> [Detected change data]:
**********

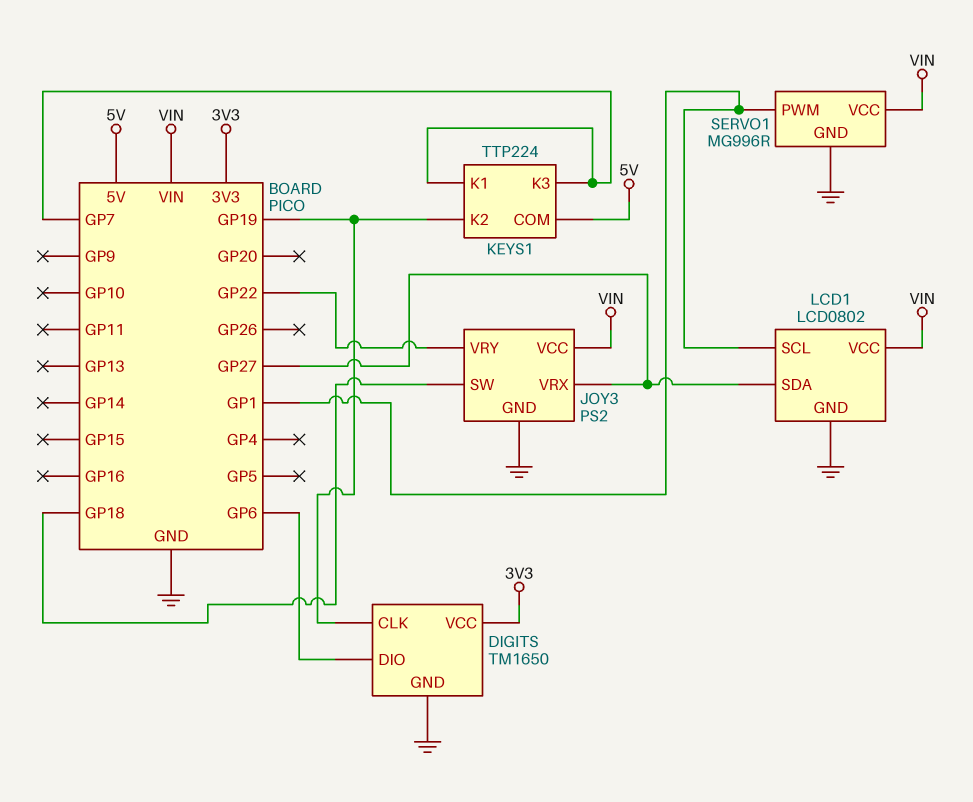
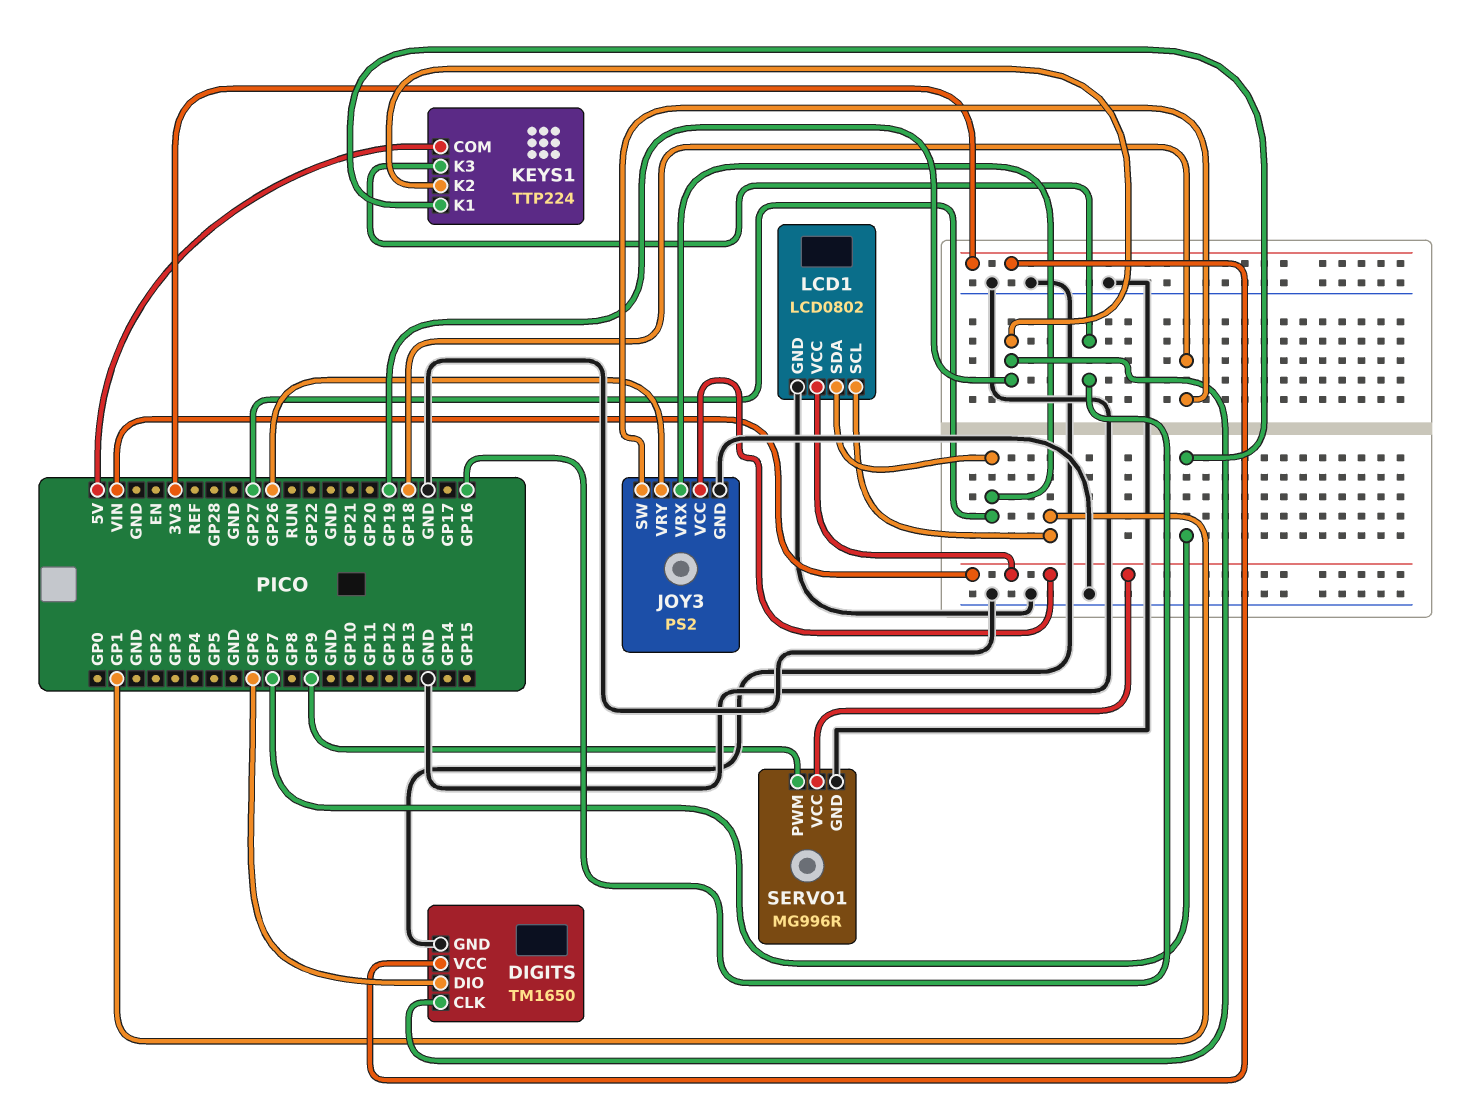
JOY3 pin VRY: GP22 -> GP26
KEYS1 pin K3: GP7 -> GP16
SERVO1 pin PWM: GP1 -> GP9

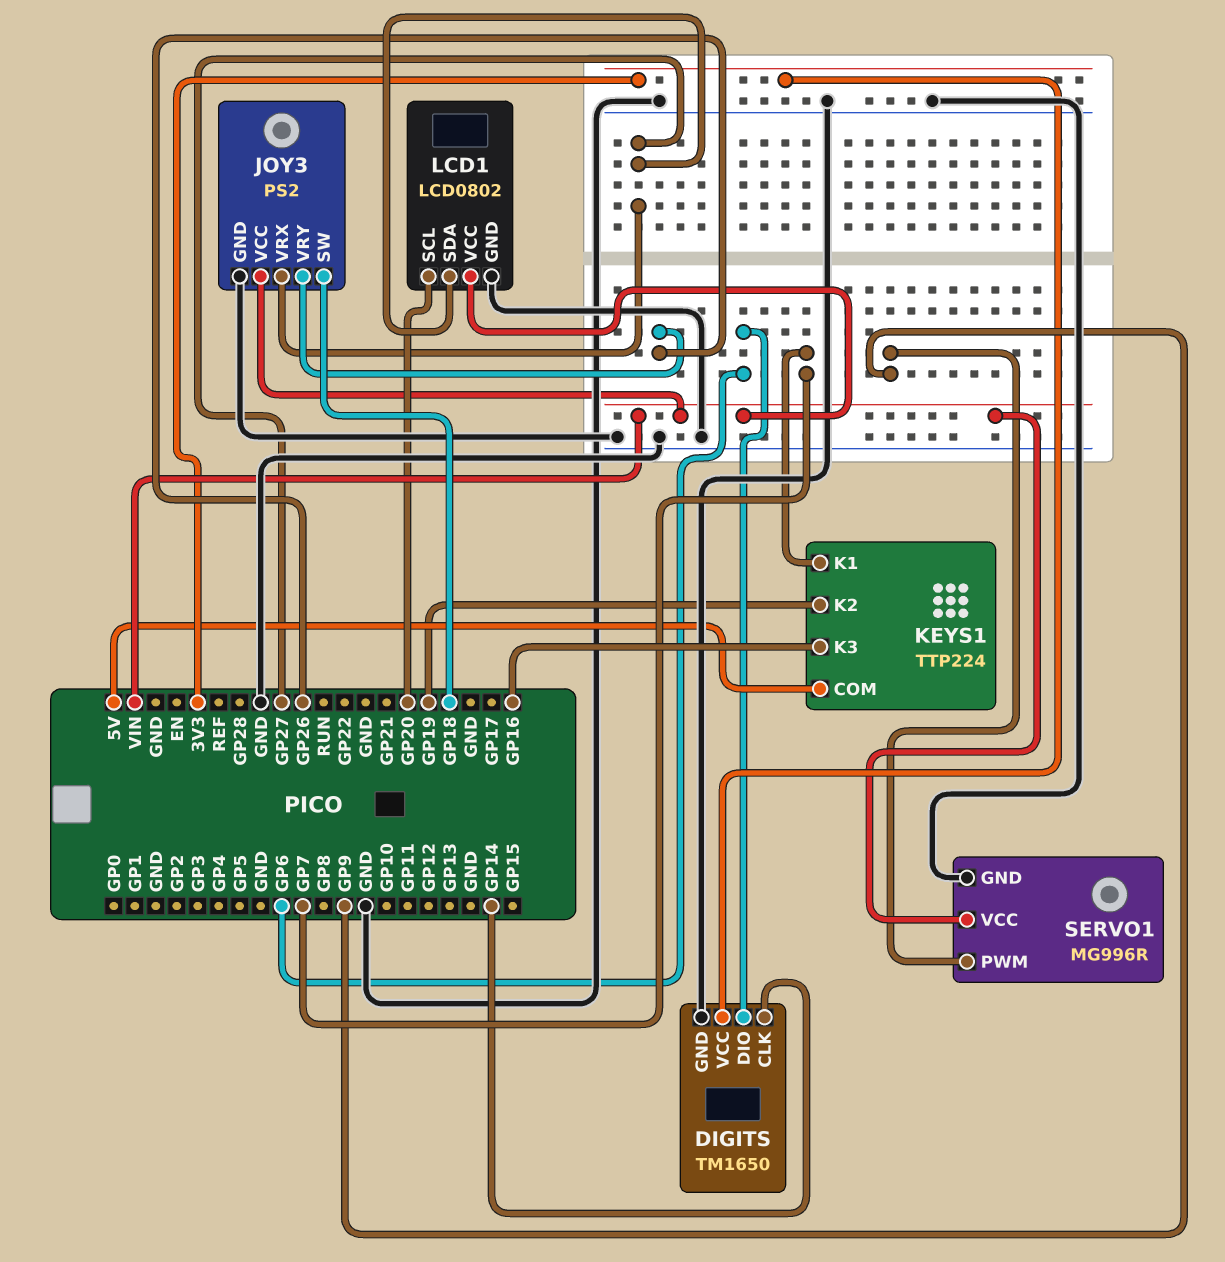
DIGITS pin CLK: GP19 -> GP14
LCD1 pin SCL: GP1 -> GP20

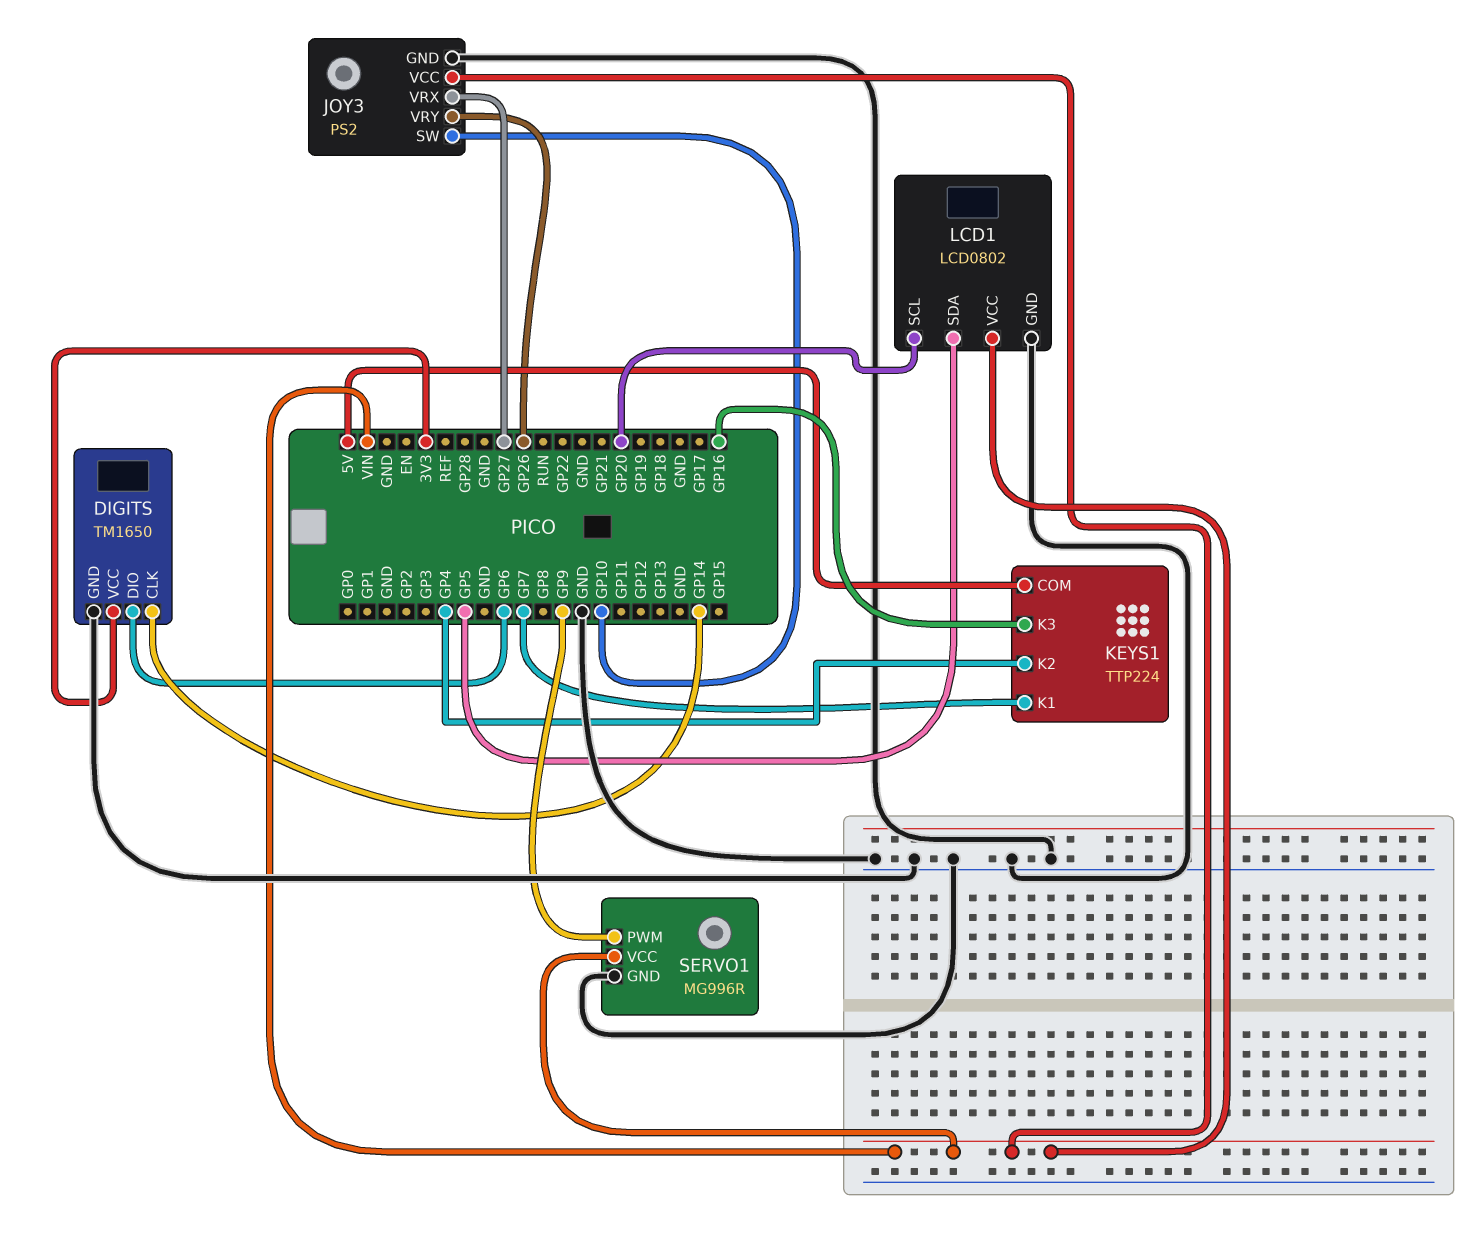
JOY3 pin SW: GP18 -> GP10
KEYS1 pin K2: GP19 -> GP4
LCD1 pin SDA: GP27 -> GP5

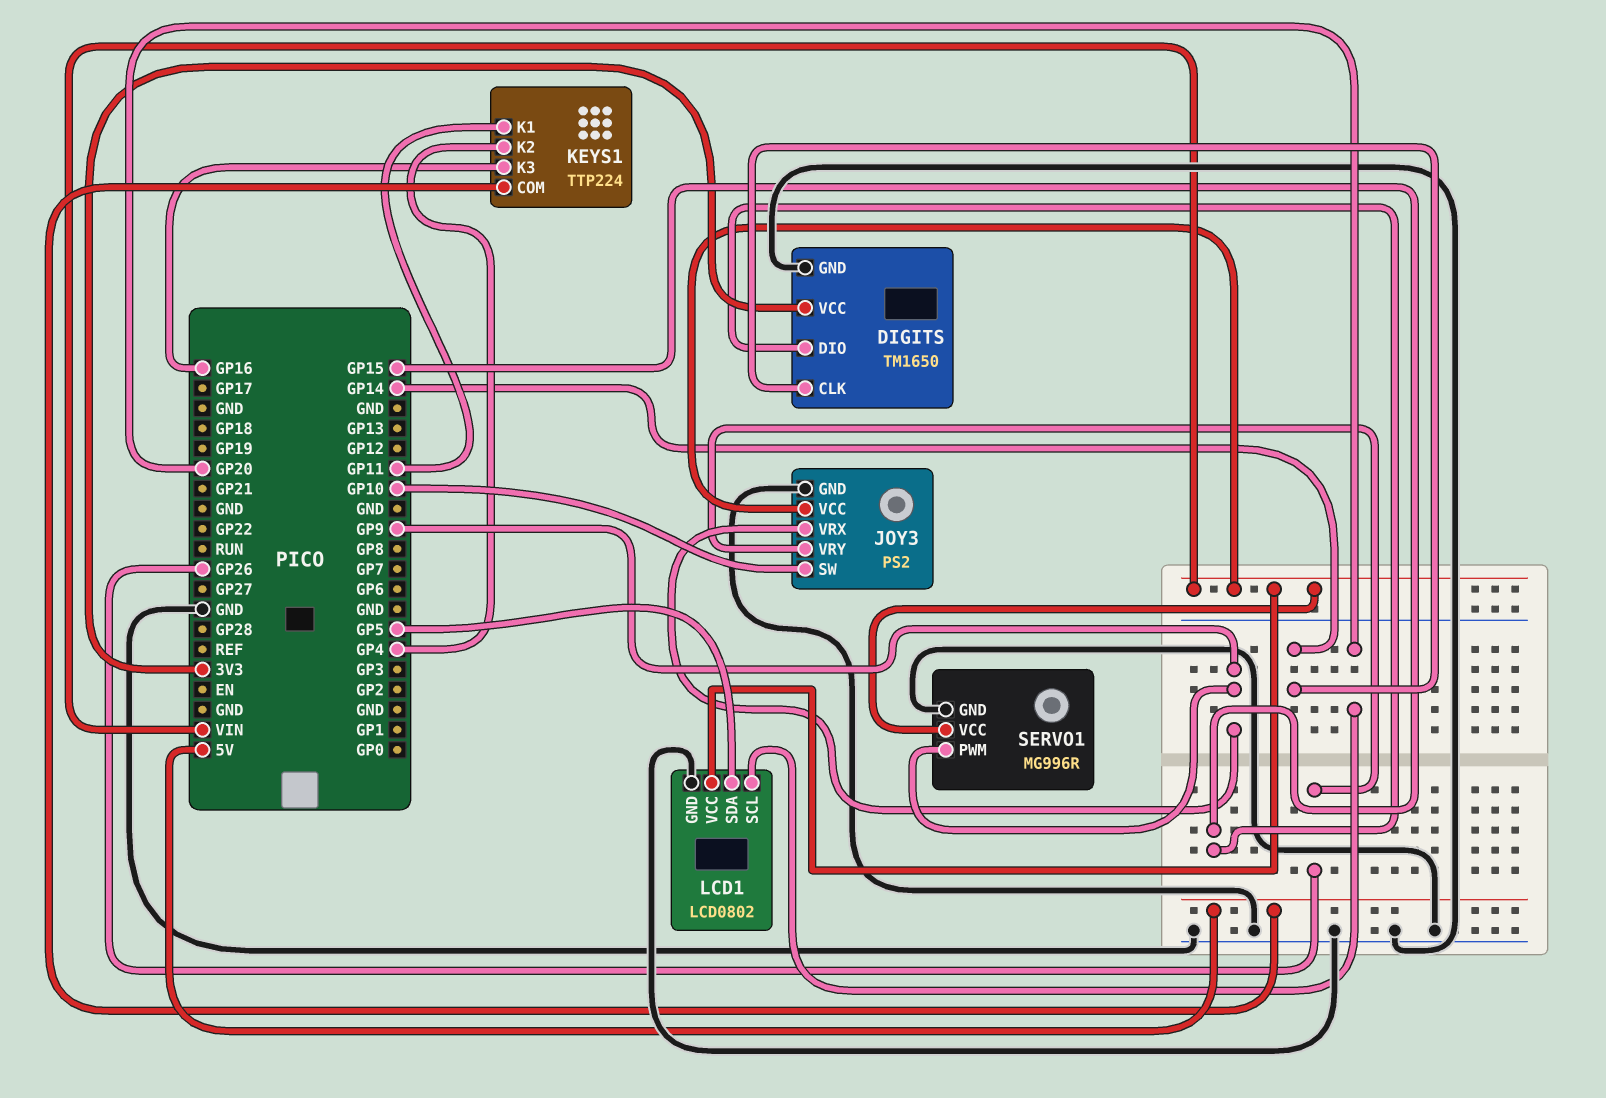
DIGITS pin DIO: GP6 -> GP15
JOY3 pin VRX: GP27 -> GP9
KEYS1 pin K1: GP7 -> GP11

**********

> [TASK REQUIREMENTS]: If a line in the data above contains the string "DIGITS", count it; then state only the total.

> [ANSWER TO THE PROBLEM]: 2